_Problem_.
Where the line containing "HALL1 pin OUT: RX -> D3" appears in the records below, begin there and repeat each line exactly through the final one, dropping all pictures.

_Records shown_.
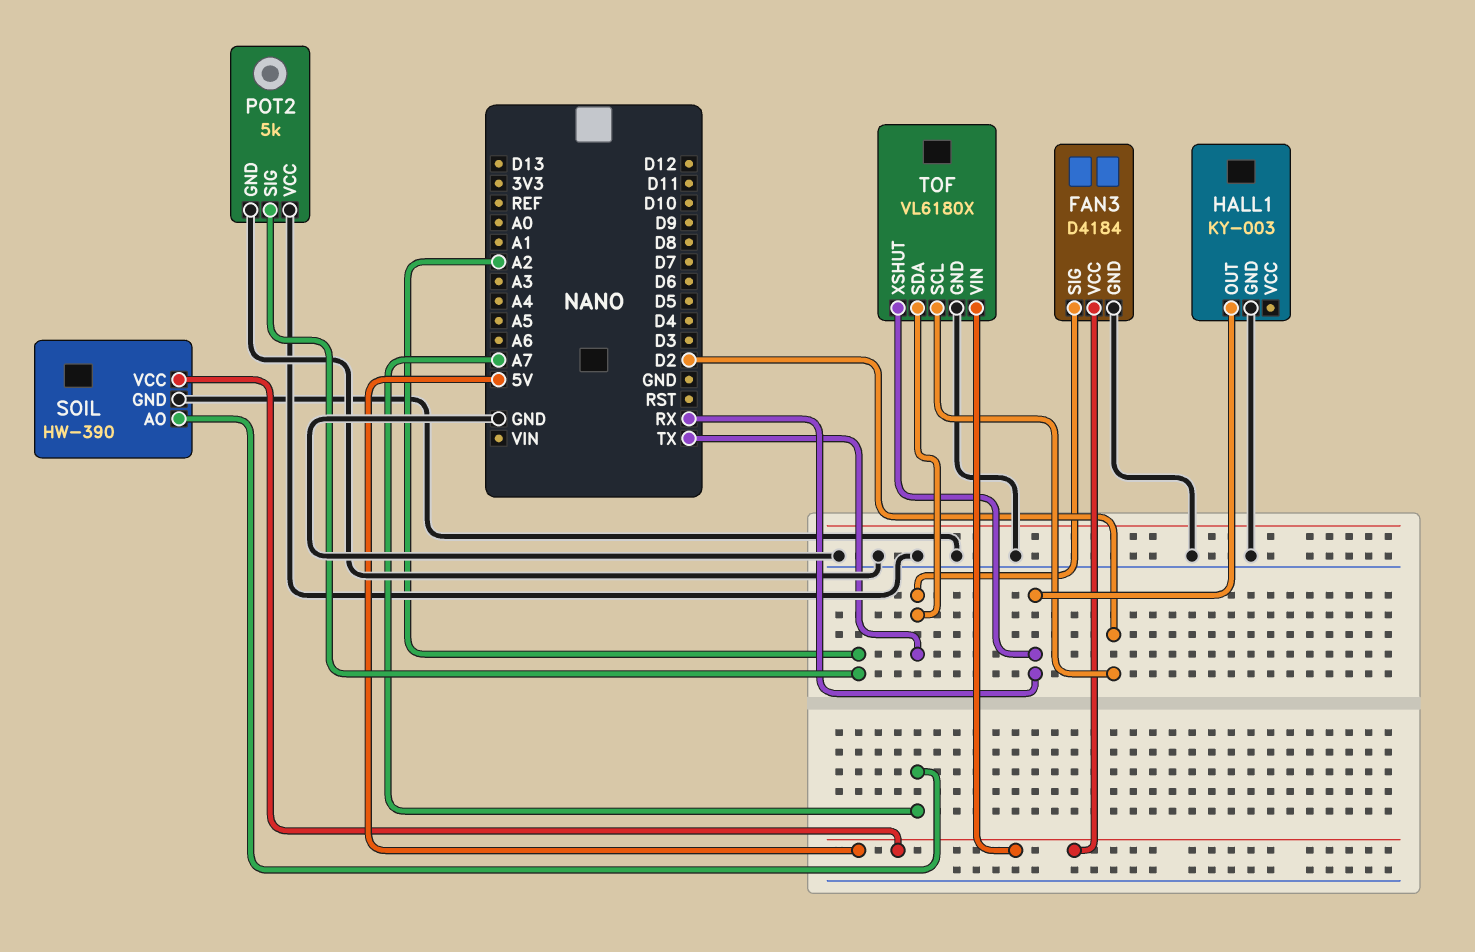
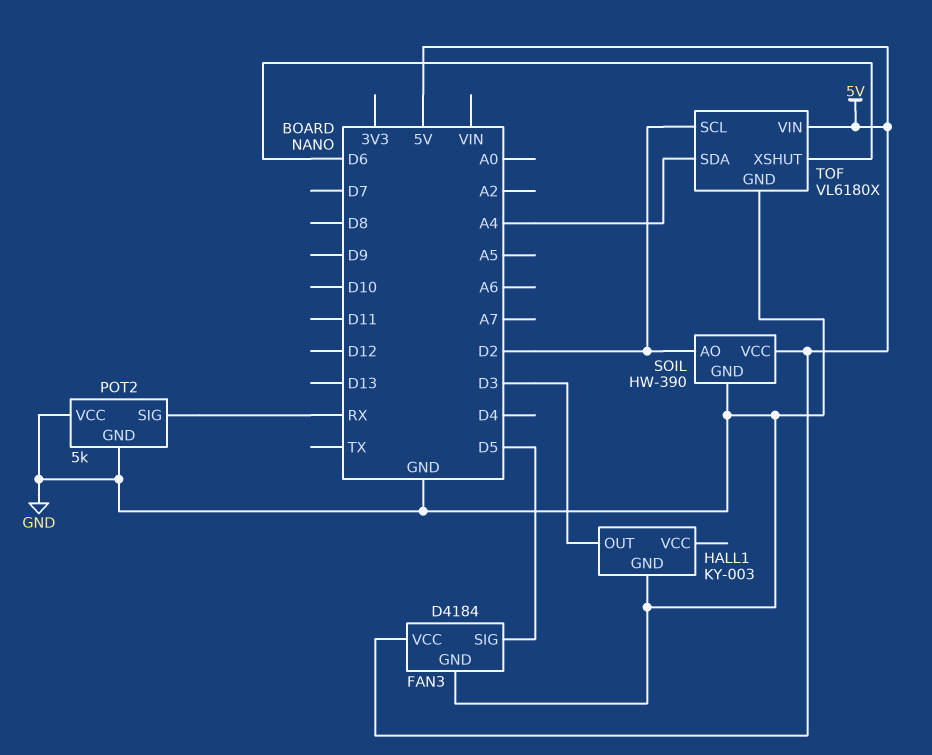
FAN3 pin SIG: TX -> D5
HALL1 pin OUT: RX -> D3
POT2 pin SIG: A2 -> RX
SOIL pin AO: A7 -> D2
TOF pin SDA: TX -> A4
TOF pin XSHUT: RX -> D6

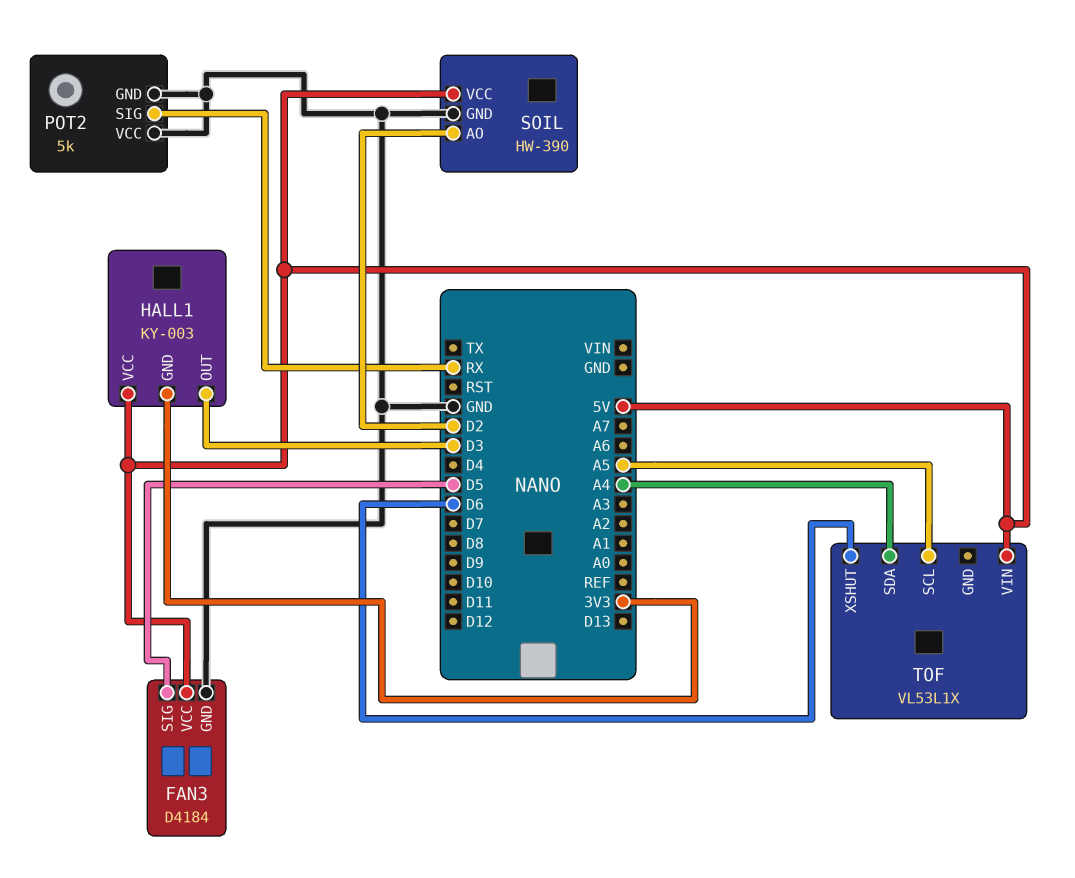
HALL1 pin GND: GND -> 3V3
HALL1 pin VCC: none -> 5V
TOF: VL6180X -> VL53L1X
TOF pin GND: GND -> none
TOF pin SCL: D2 -> A5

_Output_.
HALL1 pin OUT: RX -> D3
POT2 pin SIG: A2 -> RX
SOIL pin AO: A7 -> D2
TOF pin SDA: TX -> A4
TOF pin XSHUT: RX -> D6

HALL1 pin GND: GND -> 3V3
HALL1 pin VCC: none -> 5V
TOF: VL6180X -> VL53L1X
TOF pin GND: GND -> none
TOF pin SCL: D2 -> A5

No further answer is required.